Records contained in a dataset

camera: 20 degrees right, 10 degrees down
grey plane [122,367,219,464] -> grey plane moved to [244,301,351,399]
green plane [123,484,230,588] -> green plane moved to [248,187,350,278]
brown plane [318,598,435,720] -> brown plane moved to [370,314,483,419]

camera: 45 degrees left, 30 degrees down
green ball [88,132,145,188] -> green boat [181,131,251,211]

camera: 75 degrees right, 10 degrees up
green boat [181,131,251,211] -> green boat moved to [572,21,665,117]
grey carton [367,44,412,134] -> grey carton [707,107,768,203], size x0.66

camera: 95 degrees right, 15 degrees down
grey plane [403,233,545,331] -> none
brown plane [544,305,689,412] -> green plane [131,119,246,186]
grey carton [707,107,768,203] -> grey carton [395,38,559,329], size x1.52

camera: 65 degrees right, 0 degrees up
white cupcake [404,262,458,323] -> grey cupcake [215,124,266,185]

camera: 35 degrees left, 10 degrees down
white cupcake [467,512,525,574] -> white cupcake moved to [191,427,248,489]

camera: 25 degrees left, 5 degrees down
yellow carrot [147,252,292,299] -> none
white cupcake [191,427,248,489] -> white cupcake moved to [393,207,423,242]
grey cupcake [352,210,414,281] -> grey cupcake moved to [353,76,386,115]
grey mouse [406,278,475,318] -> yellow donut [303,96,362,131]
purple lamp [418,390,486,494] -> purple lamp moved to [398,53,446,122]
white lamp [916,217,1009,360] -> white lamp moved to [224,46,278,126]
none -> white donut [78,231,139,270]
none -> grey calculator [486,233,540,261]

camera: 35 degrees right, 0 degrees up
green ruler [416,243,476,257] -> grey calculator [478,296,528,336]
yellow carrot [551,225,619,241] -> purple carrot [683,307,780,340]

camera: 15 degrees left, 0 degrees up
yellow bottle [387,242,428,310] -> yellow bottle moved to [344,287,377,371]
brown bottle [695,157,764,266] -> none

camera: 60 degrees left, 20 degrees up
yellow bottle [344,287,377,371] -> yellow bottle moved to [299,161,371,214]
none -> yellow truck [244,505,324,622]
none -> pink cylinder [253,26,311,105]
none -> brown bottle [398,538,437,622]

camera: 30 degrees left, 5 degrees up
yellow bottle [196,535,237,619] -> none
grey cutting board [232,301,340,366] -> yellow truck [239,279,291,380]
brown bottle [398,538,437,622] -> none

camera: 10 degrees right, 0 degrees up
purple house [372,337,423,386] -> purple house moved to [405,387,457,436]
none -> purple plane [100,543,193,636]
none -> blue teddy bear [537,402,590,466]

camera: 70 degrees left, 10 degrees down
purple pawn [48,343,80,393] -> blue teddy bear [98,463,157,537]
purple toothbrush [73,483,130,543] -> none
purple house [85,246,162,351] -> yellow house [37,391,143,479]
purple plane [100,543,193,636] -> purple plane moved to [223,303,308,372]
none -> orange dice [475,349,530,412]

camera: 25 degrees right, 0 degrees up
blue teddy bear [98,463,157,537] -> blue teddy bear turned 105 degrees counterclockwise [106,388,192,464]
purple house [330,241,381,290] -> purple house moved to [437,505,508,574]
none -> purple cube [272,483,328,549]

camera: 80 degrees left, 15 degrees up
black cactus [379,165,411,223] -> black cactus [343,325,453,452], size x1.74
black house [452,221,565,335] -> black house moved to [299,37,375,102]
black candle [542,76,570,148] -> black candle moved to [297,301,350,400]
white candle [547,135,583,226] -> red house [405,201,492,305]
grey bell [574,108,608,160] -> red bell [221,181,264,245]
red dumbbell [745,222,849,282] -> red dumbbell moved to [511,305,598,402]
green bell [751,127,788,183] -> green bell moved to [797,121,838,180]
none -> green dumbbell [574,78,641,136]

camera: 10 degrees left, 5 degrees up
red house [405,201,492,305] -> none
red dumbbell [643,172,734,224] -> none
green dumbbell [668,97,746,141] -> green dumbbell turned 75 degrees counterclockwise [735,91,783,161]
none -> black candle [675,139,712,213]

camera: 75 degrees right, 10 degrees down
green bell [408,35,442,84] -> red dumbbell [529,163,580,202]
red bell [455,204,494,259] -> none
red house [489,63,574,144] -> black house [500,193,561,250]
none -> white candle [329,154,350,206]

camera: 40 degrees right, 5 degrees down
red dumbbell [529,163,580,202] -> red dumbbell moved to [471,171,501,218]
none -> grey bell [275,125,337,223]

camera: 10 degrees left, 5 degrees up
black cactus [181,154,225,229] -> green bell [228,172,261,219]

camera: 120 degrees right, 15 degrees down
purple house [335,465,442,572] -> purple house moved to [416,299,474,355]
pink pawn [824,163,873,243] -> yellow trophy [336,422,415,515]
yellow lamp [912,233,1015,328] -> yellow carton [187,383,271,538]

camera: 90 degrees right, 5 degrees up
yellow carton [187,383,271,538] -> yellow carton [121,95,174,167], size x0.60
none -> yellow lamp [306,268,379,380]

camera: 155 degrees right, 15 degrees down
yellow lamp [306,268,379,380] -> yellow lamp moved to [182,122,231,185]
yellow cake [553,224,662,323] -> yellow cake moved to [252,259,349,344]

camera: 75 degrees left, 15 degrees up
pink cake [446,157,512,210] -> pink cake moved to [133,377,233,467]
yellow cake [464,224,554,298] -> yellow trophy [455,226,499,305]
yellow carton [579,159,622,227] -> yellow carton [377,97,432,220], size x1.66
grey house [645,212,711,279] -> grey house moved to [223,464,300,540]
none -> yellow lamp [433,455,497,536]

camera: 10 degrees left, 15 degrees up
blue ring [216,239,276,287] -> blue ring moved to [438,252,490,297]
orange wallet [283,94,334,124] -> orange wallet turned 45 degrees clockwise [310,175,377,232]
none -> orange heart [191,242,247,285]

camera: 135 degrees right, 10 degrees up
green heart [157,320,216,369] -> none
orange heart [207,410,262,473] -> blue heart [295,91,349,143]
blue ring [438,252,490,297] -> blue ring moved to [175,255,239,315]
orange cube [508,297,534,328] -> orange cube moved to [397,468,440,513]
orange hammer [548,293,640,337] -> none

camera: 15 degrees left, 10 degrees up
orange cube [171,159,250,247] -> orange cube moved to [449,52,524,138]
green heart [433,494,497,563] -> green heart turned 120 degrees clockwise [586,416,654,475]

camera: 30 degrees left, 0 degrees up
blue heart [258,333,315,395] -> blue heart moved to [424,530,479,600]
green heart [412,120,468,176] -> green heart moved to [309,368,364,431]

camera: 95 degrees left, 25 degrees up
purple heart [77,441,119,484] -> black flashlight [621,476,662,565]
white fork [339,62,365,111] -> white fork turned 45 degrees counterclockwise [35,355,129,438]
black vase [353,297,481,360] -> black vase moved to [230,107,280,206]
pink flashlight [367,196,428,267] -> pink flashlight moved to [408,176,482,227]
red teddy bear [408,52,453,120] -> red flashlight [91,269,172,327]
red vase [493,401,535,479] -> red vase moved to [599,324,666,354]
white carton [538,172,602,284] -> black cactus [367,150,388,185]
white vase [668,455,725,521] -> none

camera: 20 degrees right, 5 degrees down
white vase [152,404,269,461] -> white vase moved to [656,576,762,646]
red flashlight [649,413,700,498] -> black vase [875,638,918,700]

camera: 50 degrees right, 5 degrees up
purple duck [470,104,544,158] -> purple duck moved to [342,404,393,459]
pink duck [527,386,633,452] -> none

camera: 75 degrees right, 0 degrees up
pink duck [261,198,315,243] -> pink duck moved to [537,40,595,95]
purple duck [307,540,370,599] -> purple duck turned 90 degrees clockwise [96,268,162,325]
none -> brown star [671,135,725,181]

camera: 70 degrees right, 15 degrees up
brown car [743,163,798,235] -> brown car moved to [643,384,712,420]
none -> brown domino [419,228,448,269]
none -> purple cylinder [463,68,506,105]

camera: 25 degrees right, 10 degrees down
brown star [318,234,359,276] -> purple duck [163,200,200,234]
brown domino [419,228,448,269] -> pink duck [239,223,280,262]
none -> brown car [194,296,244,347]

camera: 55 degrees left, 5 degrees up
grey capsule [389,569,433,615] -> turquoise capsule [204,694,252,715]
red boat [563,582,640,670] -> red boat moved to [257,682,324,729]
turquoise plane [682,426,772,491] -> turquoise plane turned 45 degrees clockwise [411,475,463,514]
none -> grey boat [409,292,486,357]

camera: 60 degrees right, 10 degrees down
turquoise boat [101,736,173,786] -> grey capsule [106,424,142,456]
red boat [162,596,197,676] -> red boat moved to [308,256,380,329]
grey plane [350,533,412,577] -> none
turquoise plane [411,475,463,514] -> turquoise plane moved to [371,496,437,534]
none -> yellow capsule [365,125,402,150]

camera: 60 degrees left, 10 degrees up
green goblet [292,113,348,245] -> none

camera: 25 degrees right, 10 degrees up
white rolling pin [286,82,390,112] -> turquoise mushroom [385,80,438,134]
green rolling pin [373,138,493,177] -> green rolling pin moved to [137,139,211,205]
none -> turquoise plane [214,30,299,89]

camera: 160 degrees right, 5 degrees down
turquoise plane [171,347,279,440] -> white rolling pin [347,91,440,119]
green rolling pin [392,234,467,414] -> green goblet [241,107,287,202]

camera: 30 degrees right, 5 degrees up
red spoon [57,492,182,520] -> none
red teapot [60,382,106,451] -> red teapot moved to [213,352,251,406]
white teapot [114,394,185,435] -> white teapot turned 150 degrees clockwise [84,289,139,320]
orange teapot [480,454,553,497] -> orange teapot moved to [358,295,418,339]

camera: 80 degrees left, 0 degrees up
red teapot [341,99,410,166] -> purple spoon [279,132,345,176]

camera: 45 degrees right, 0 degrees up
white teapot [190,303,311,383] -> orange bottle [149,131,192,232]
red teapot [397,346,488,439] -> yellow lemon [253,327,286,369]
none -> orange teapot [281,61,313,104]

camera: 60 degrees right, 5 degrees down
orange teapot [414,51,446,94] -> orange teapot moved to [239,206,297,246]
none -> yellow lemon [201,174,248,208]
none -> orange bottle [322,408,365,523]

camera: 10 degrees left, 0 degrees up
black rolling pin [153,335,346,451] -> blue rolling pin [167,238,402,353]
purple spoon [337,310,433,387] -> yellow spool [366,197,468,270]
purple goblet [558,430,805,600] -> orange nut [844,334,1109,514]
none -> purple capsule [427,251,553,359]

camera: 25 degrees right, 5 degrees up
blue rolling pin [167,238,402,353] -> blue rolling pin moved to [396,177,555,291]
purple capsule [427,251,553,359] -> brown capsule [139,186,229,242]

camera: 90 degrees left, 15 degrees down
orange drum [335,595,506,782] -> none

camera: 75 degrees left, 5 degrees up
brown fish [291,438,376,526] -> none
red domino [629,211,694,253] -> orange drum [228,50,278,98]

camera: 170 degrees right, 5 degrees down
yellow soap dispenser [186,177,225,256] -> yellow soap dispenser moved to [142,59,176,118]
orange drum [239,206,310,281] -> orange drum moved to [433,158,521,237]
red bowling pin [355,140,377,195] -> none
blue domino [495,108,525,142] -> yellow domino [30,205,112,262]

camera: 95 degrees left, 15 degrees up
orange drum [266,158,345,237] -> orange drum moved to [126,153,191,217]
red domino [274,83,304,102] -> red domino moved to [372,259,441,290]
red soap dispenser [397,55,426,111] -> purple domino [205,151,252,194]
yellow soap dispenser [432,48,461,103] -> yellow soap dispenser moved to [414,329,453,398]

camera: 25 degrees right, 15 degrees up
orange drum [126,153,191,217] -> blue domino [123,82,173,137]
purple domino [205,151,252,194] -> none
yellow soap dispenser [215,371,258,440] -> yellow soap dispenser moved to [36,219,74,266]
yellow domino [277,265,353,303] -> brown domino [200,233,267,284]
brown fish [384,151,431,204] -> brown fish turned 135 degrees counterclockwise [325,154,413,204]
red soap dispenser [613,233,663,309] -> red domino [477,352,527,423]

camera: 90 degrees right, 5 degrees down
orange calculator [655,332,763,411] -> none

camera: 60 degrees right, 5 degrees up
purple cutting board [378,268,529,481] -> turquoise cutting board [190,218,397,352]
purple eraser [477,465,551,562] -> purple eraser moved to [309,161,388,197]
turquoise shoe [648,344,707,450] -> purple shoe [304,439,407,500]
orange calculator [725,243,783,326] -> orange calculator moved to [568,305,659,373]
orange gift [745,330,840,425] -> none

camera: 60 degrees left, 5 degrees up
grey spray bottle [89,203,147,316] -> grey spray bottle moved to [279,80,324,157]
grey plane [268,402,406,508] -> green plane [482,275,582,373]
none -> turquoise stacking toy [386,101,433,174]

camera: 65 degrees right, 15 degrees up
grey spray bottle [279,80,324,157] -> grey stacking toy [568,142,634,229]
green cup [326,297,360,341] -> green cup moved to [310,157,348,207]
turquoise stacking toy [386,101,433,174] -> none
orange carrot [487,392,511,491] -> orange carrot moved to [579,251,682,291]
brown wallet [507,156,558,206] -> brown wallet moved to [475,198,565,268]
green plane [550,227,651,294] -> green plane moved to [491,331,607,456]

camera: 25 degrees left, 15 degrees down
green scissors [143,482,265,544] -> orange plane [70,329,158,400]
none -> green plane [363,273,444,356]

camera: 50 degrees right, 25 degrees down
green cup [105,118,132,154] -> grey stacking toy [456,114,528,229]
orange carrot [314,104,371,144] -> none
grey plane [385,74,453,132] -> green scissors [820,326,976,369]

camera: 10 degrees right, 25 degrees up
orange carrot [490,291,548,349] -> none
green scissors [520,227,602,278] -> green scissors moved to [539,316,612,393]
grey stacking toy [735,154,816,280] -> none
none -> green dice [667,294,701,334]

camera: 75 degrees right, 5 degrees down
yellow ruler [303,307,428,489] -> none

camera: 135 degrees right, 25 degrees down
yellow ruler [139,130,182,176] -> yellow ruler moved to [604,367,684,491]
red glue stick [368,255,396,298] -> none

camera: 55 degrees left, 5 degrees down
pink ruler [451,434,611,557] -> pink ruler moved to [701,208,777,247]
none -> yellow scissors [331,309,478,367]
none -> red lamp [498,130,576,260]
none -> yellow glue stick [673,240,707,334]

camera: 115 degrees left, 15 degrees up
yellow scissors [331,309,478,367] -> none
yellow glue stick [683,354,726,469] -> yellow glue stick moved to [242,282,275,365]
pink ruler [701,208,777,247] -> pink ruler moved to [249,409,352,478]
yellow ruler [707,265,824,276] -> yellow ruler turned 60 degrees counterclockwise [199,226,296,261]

## [Problem]
Repeat the entries above verbatim, but only from the line that has "brown bottle [398,538,437,622] -> none" down to the line that has "camera: 25 degrees right, 0 degrees up", inclusive.

## [Result]
brown bottle [398,538,437,622] -> none

camera: 10 degrees right, 0 degrees up
purple house [372,337,423,386] -> purple house moved to [405,387,457,436]
none -> purple plane [100,543,193,636]
none -> blue teddy bear [537,402,590,466]

camera: 70 degrees left, 10 degrees down
purple pawn [48,343,80,393] -> blue teddy bear [98,463,157,537]
purple toothbrush [73,483,130,543] -> none
purple house [85,246,162,351] -> yellow house [37,391,143,479]
purple plane [100,543,193,636] -> purple plane moved to [223,303,308,372]
none -> orange dice [475,349,530,412]

camera: 25 degrees right, 0 degrees up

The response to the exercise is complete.